◆ **WHAT TO WORK ON**
For the data below, retype word for word the lines from the one containing "camera: 35 degrees left, 0 degrees up" through the one containing "(549, 260) = (648, 280): white carrot -> none"; drop the pictures.

★ ★ ★

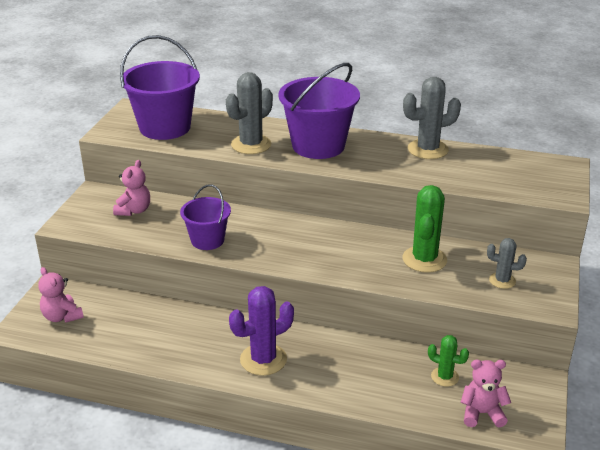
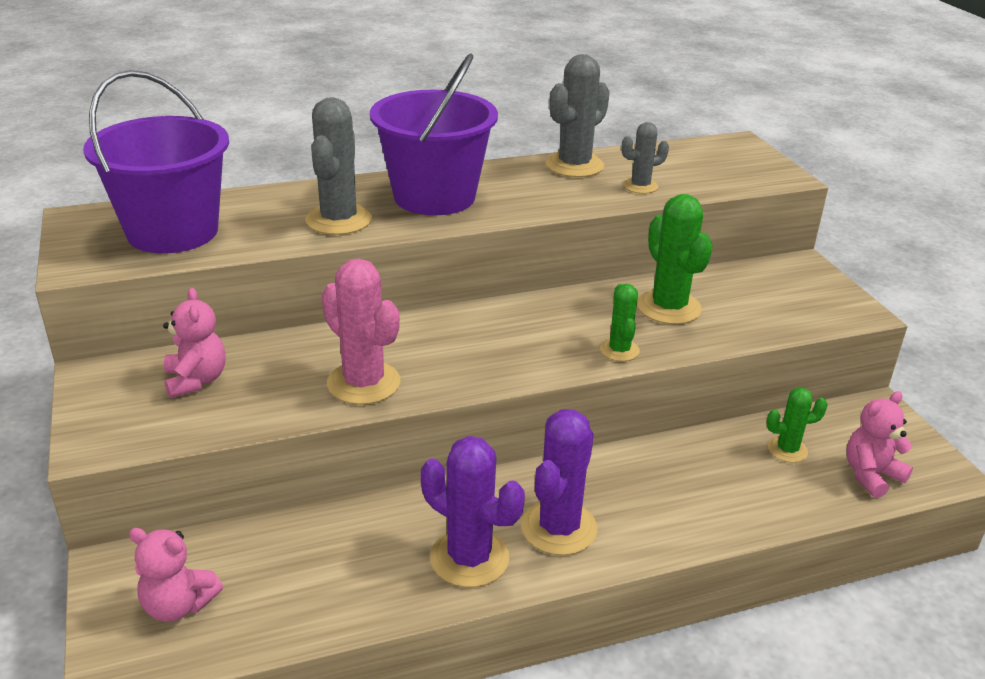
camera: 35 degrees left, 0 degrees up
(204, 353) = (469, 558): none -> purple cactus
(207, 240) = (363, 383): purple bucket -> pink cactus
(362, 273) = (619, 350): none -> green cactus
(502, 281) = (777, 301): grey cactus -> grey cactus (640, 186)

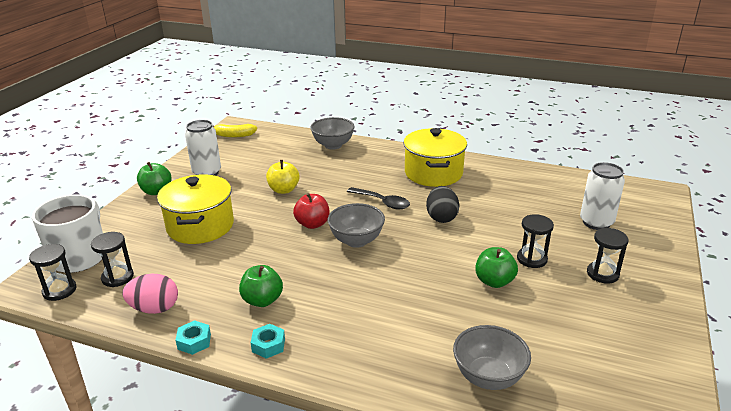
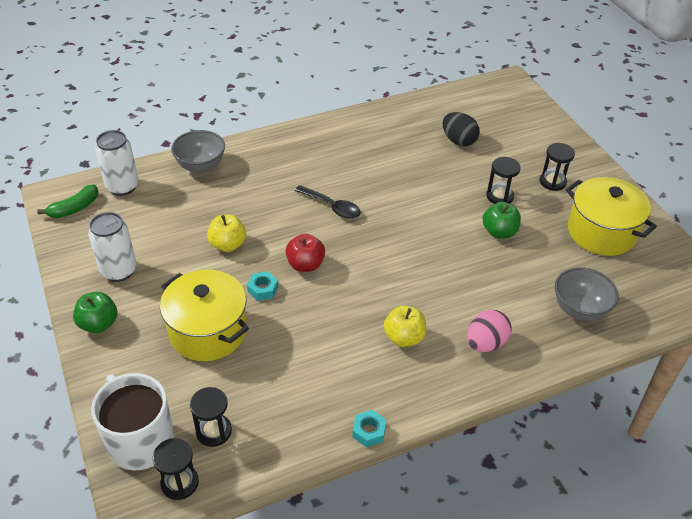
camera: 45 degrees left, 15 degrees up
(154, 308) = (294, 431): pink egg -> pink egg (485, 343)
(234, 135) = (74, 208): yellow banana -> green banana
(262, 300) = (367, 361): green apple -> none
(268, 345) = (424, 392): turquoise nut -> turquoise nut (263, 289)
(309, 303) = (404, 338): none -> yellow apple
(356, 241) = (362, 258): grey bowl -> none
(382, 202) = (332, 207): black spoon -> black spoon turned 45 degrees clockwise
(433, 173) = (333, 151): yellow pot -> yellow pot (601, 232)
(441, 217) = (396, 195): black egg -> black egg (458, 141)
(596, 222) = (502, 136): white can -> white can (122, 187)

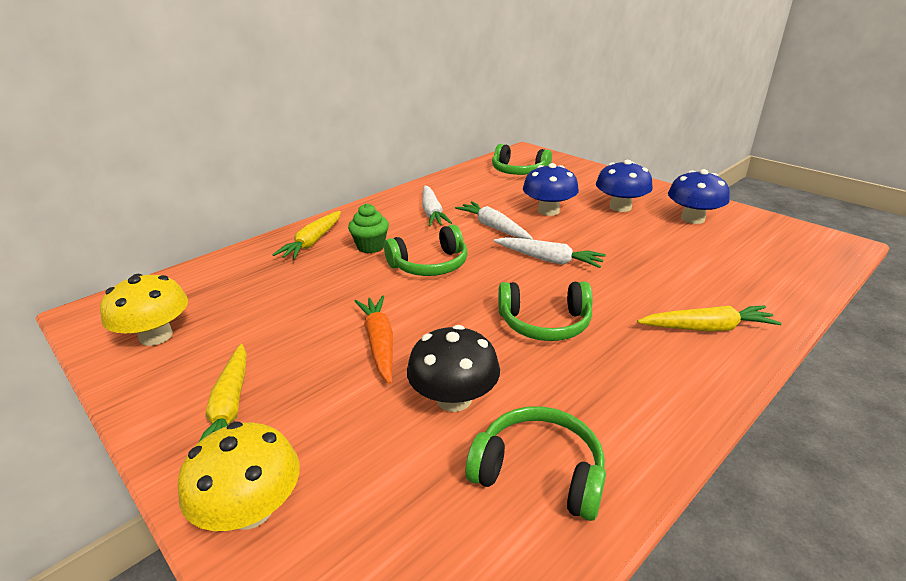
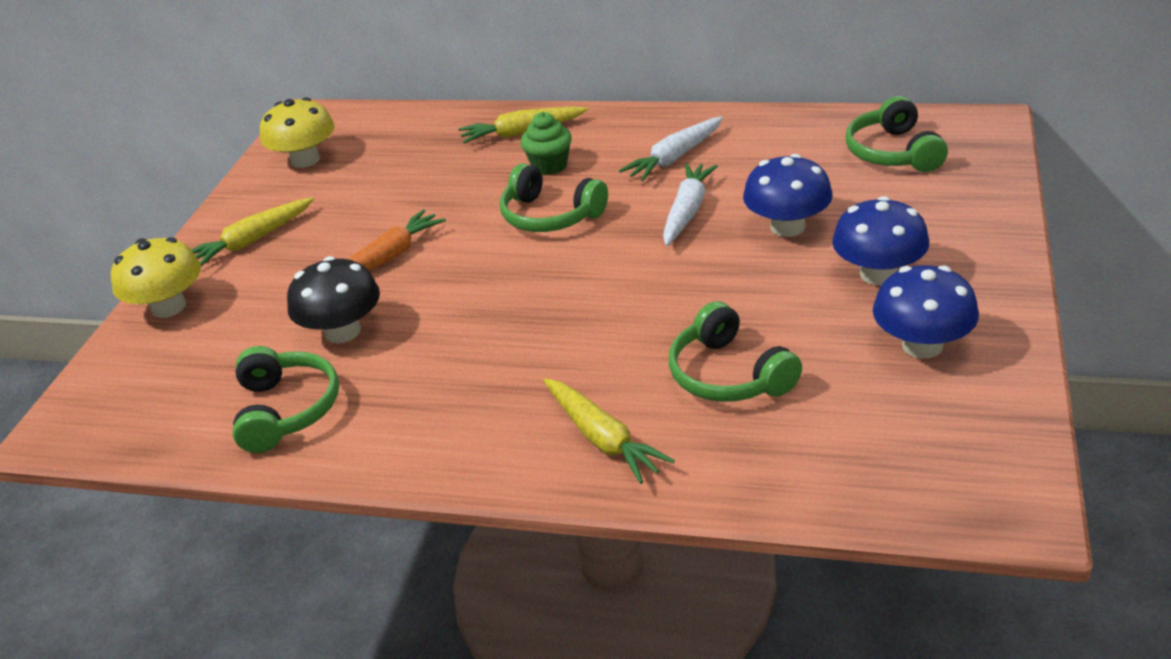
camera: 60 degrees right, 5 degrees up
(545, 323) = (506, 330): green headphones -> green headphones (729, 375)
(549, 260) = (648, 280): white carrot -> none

★ ★ ★

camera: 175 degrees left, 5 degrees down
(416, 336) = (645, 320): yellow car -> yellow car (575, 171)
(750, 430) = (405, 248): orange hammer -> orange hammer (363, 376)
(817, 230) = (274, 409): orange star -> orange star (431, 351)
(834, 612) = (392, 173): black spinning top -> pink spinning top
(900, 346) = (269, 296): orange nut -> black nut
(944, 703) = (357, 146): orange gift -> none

★ ★ ★

◆ **ANSWER TO THE PROBLEM**
camera: 35 degrees left, 0 degrees up
(204, 353) = (469, 558): none -> purple cactus
(207, 240) = (363, 383): purple bucket -> pink cactus
(362, 273) = (619, 350): none -> green cactus
(502, 281) = (777, 301): grey cactus -> grey cactus (640, 186)

camera: 45 degrees left, 15 degrees up
(154, 308) = (294, 431): pink egg -> pink egg (485, 343)
(234, 135) = (74, 208): yellow banana -> green banana
(262, 300) = (367, 361): green apple -> none
(268, 345) = (424, 392): turquoise nut -> turquoise nut (263, 289)
(309, 303) = (404, 338): none -> yellow apple
(356, 241) = (362, 258): grey bowl -> none
(382, 202) = (332, 207): black spoon -> black spoon turned 45 degrees clockwise
(433, 173) = (333, 151): yellow pot -> yellow pot (601, 232)
(441, 217) = (396, 195): black egg -> black egg (458, 141)
(596, 222) = (502, 136): white can -> white can (122, 187)

camera: 60 degrees right, 5 degrees up
(545, 323) = (506, 330): green headphones -> green headphones (729, 375)
(549, 260) = (648, 280): white carrot -> none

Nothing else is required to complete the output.